Start of Data for analysis
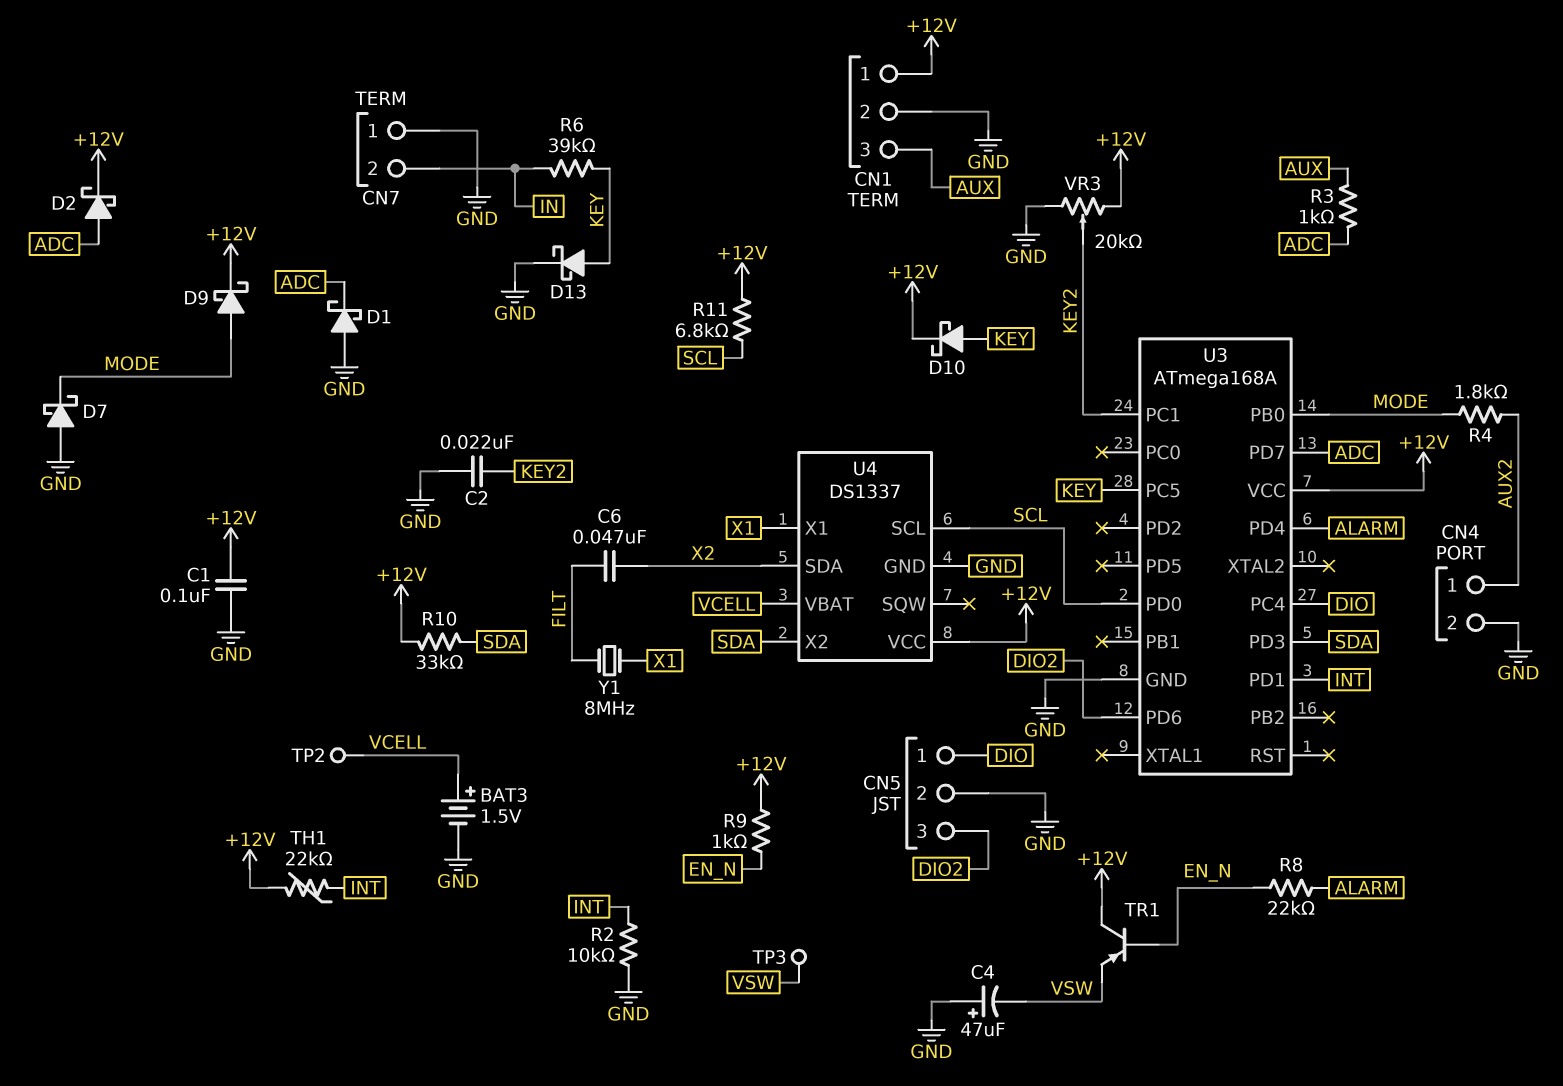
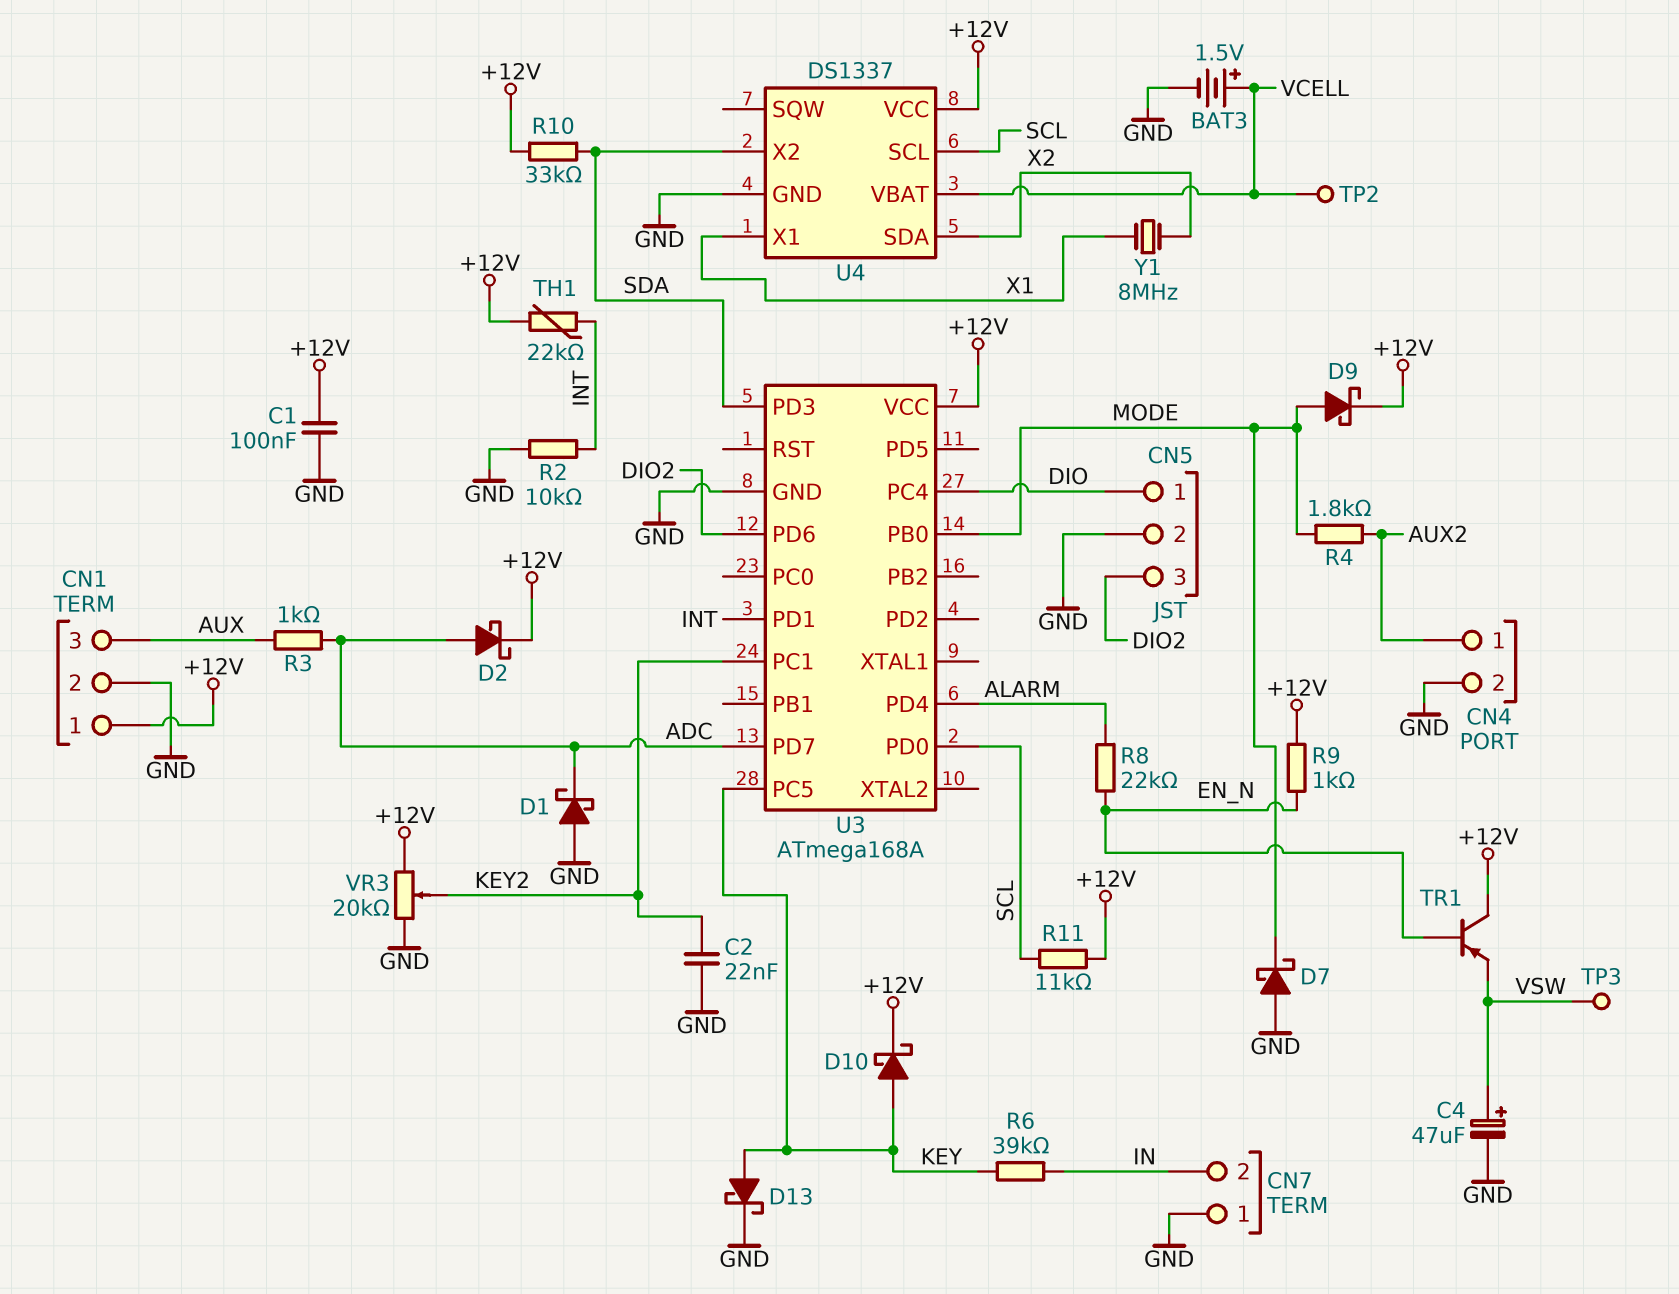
C4: 47uF (plus GND, minus VSW) -> 47uF (plus VSW, minus GND)
C6: 47nF (FILT, X2) -> none
R11: 6.8k (+12V, SCL) -> 11k (+12V, SCL)
Y1: 8MHz (FILT, X1) -> 8MHz (X1, X2)

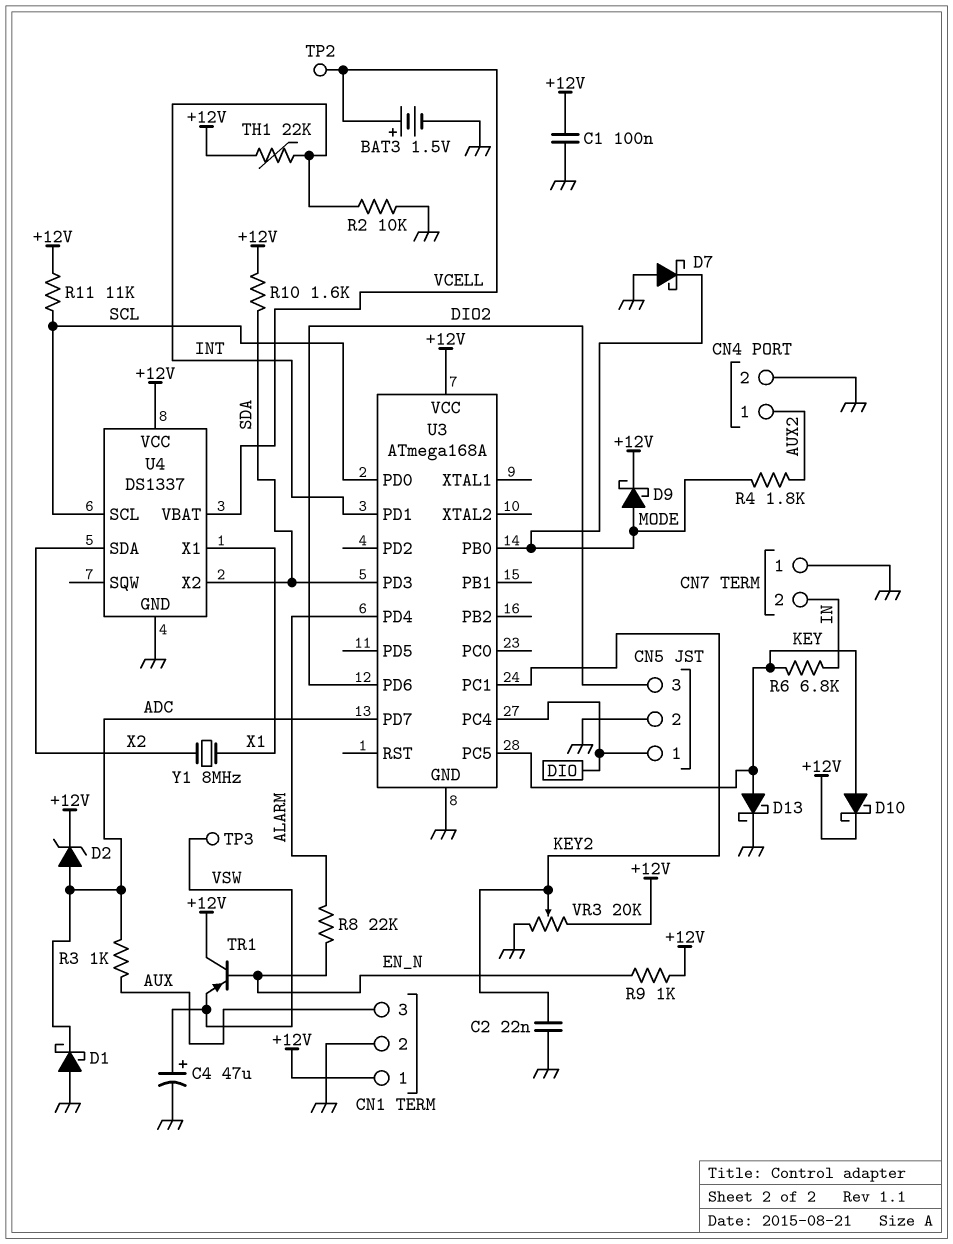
D2: schottky (A ADC, K +12V) -> zener (A ADC, K +12V)
R6: 39k (IN, KEY) -> 6.8k (IN, KEY)
R10: 33k (+12V, SDA) -> 1.6k (+12V, SDA)

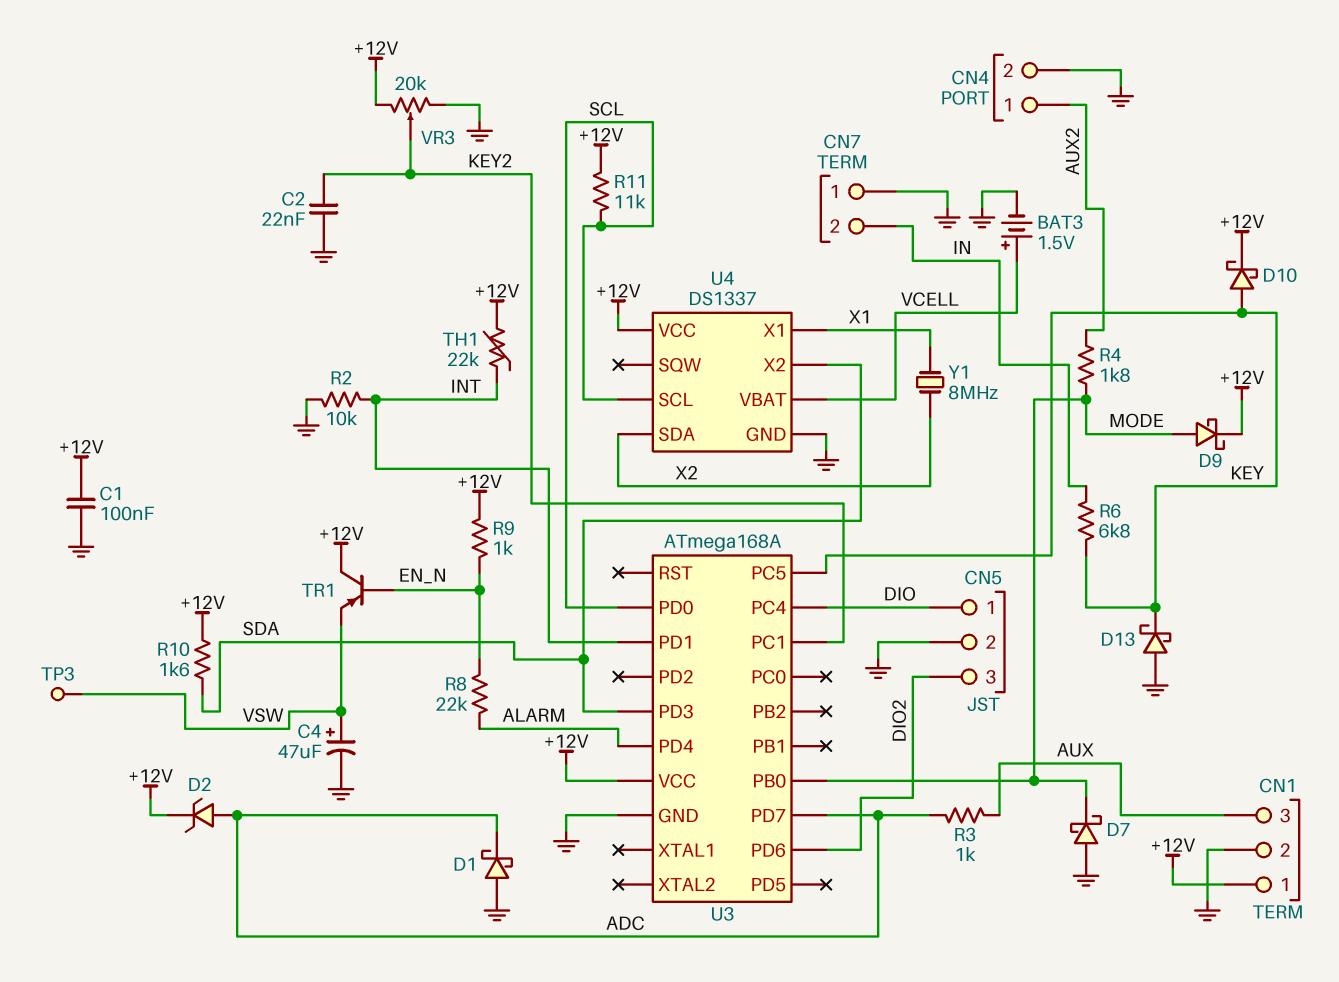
D13: schottky (A KEY, K GND) -> schottky (A GND, K KEY)
TP2: test point (VCELL) -> none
End of Data for analysis
Problem to work on
Each line above that includes "schottky" should be shown.

Output
D2: schottky (A ADC, K +12V) -> zener (A ADC, K +12V)
D13: schottky (A KEY, K GND) -> schottky (A GND, K KEY)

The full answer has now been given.